### DATA EXCERPT
***

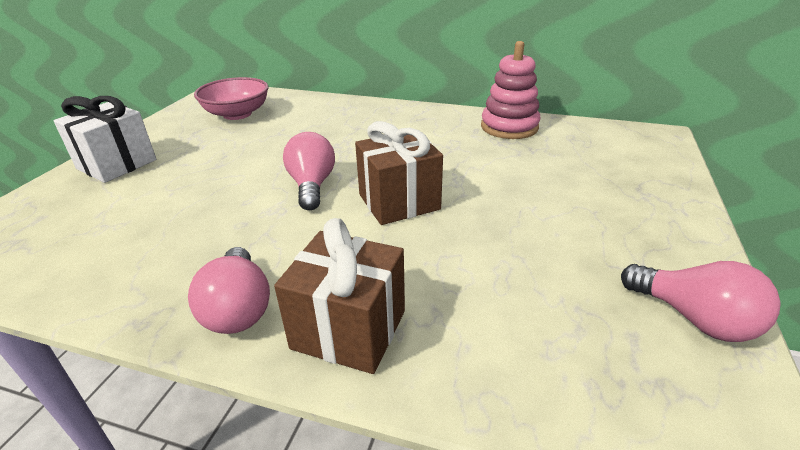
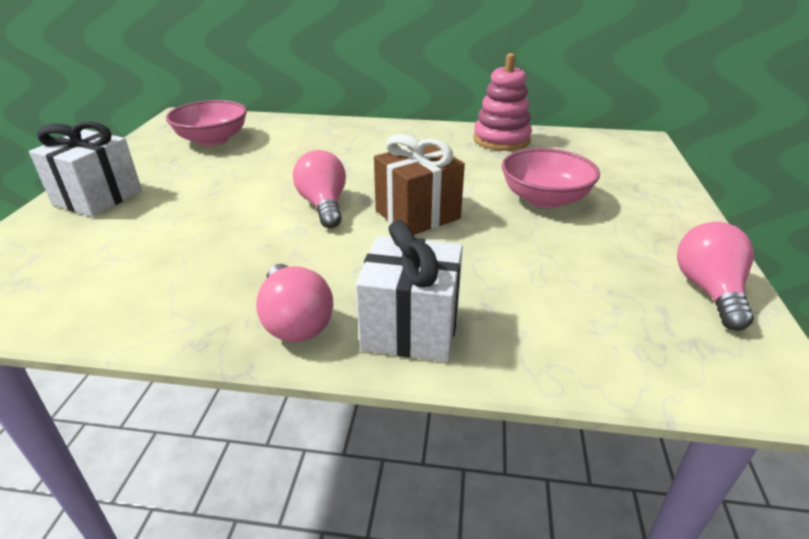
camera: 10 degrees left, 0 degrees up
(349, 329) = (411, 328): brown gift -> white gift
(535, 194) = (544, 199): none -> pink bowl
(694, 318) = (709, 291): pink light bulb -> pink light bulb turned 120 degrees counterclockwise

***

### WORK TO COMPLETE
Scan the material above for the string "pink". Return each line where it occurs.

### RESPONSE TO THIS EXERCISE
(535, 194) = (544, 199): none -> pink bowl
(694, 318) = (709, 291): pink light bulb -> pink light bulb turned 120 degrees counterclockwise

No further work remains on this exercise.